* WHAT TO DO: Print, from the listing below, the lines starting at the line containing "(471, 454) = (297, 319): pink goblet -> none" and ending at the line containing "(612, 214) = (367, 200): grey", exactly as they stand, and print nothing else.

══ DATA ══

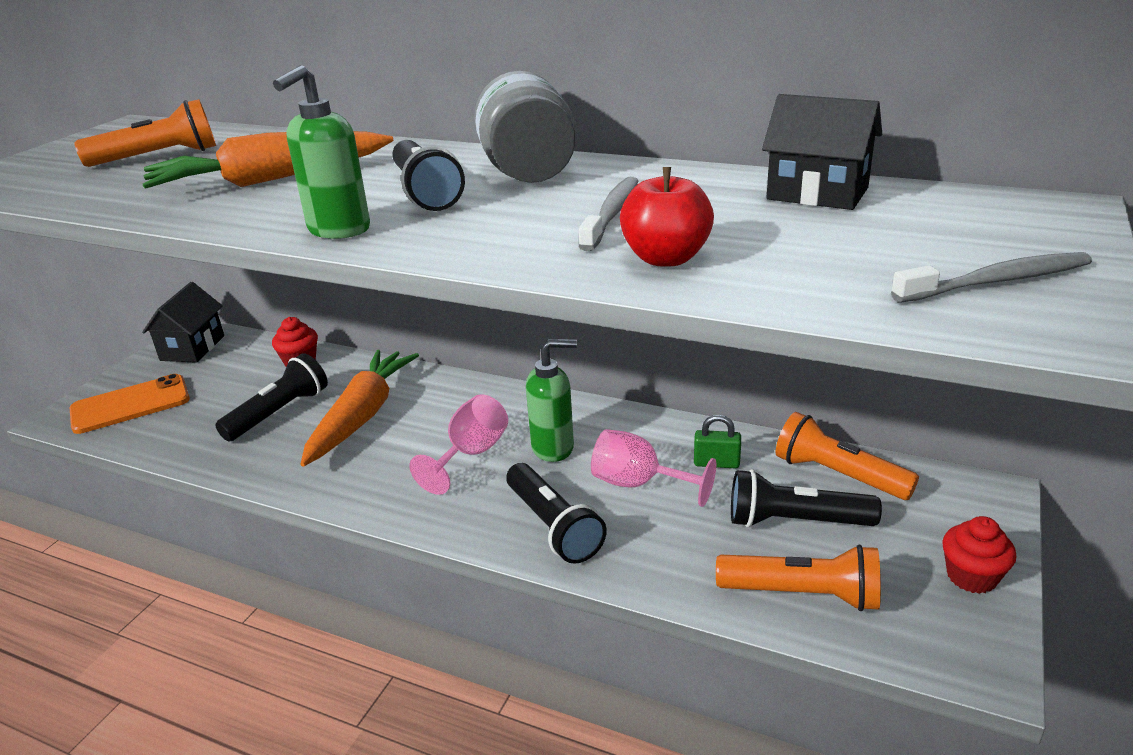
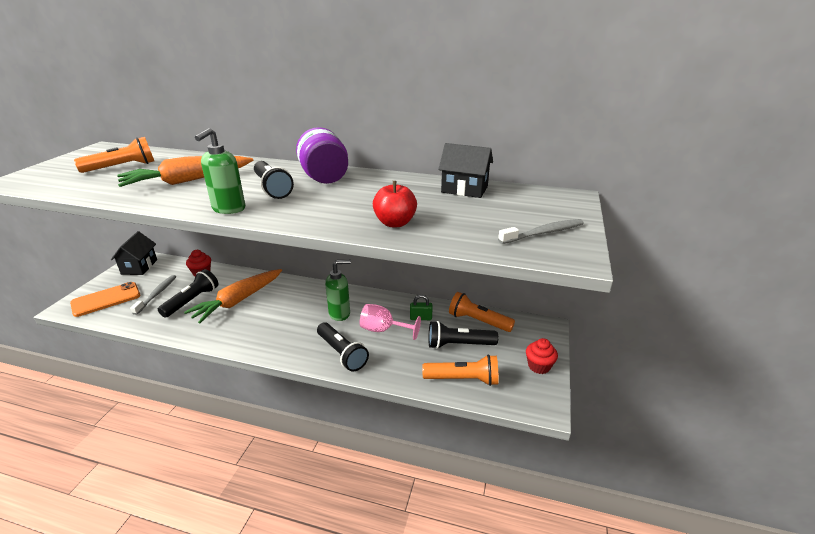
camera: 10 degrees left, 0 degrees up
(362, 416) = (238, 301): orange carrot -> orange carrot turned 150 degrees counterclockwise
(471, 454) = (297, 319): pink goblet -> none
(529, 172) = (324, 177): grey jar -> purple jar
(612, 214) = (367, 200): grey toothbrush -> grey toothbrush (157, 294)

═══
══ DATA ══

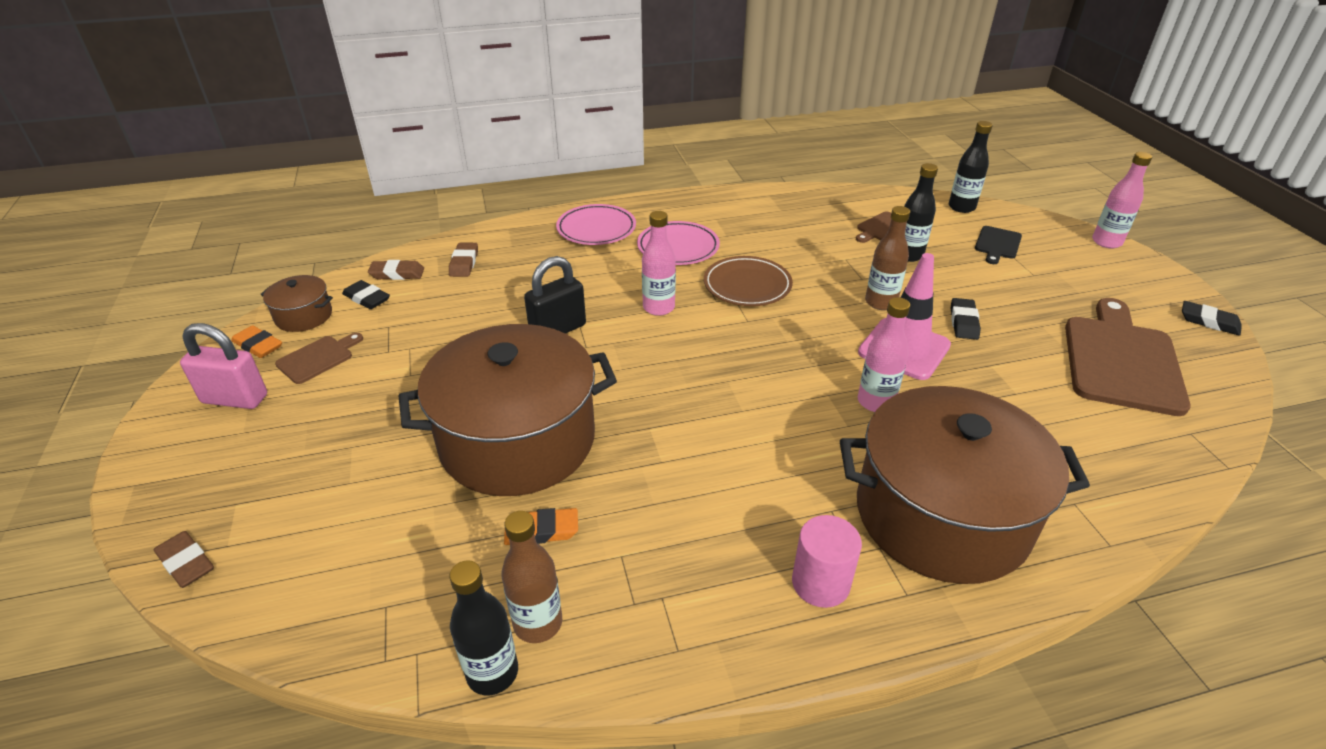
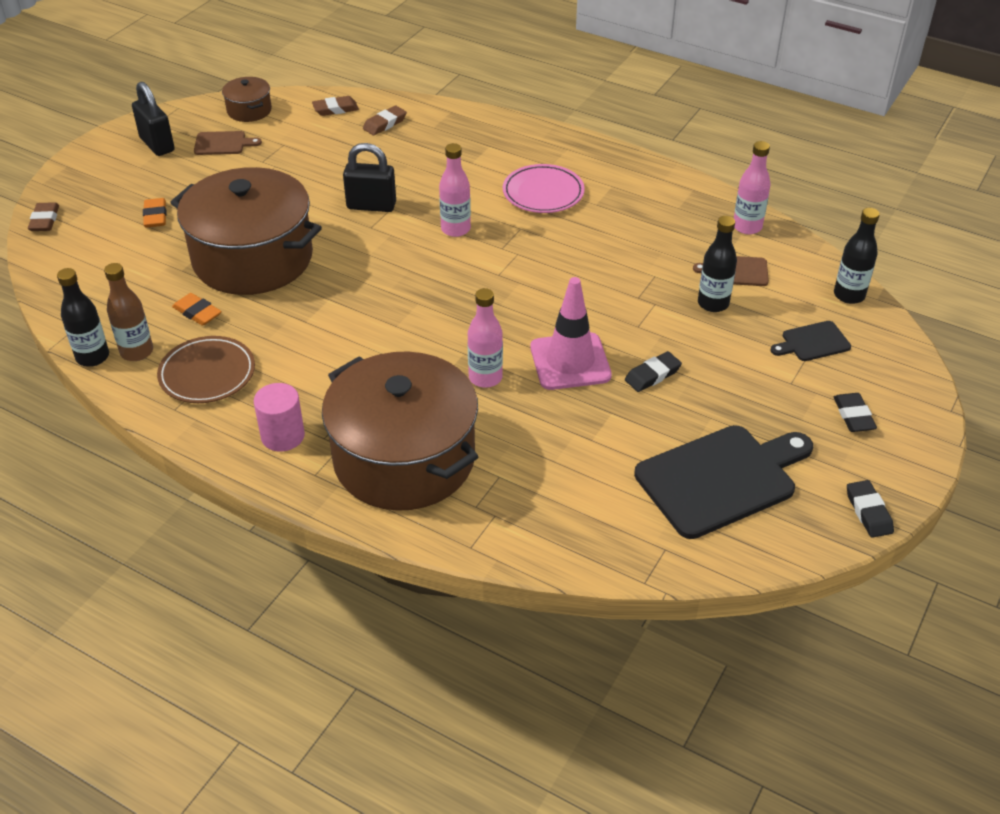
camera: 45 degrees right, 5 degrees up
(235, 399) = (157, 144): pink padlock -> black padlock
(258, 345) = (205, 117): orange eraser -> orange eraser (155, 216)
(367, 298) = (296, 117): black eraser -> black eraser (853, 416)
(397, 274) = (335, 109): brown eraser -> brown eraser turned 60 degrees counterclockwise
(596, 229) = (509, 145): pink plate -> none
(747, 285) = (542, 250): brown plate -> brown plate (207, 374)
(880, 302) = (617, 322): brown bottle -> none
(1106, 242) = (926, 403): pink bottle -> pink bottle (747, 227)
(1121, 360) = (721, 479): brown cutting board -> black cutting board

═══
══ DATA ══

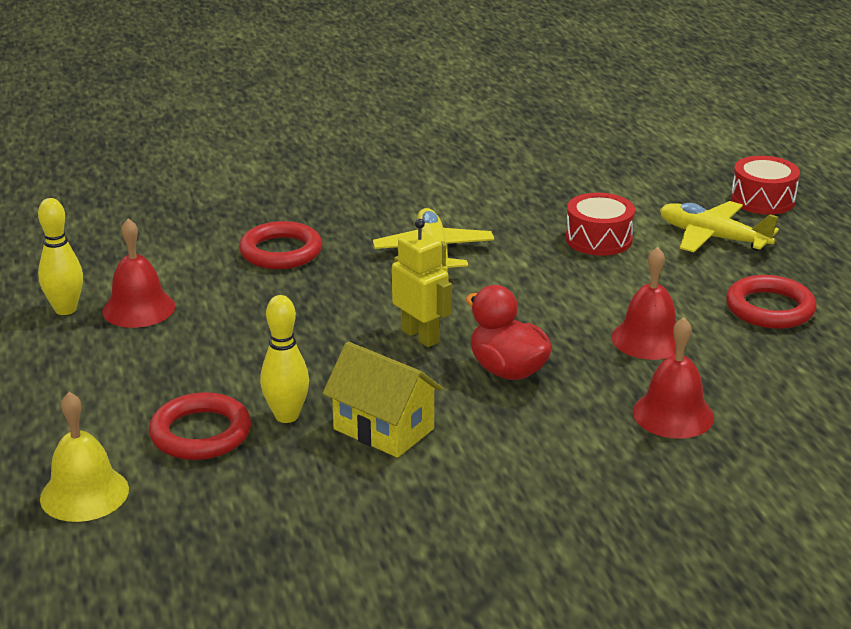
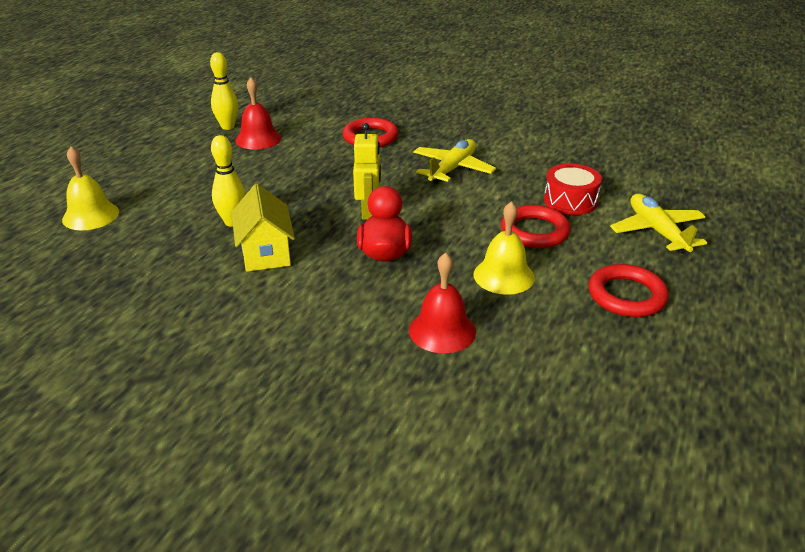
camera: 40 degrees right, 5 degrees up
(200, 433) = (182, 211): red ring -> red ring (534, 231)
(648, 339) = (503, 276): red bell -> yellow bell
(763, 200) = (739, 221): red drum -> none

═══

* EXERCISE OUTPUT:
(471, 454) = (297, 319): pink goblet -> none
(529, 172) = (324, 177): grey jar -> purple jar
(612, 214) = (367, 200): grey toothbrush -> grey toothbrush (157, 294)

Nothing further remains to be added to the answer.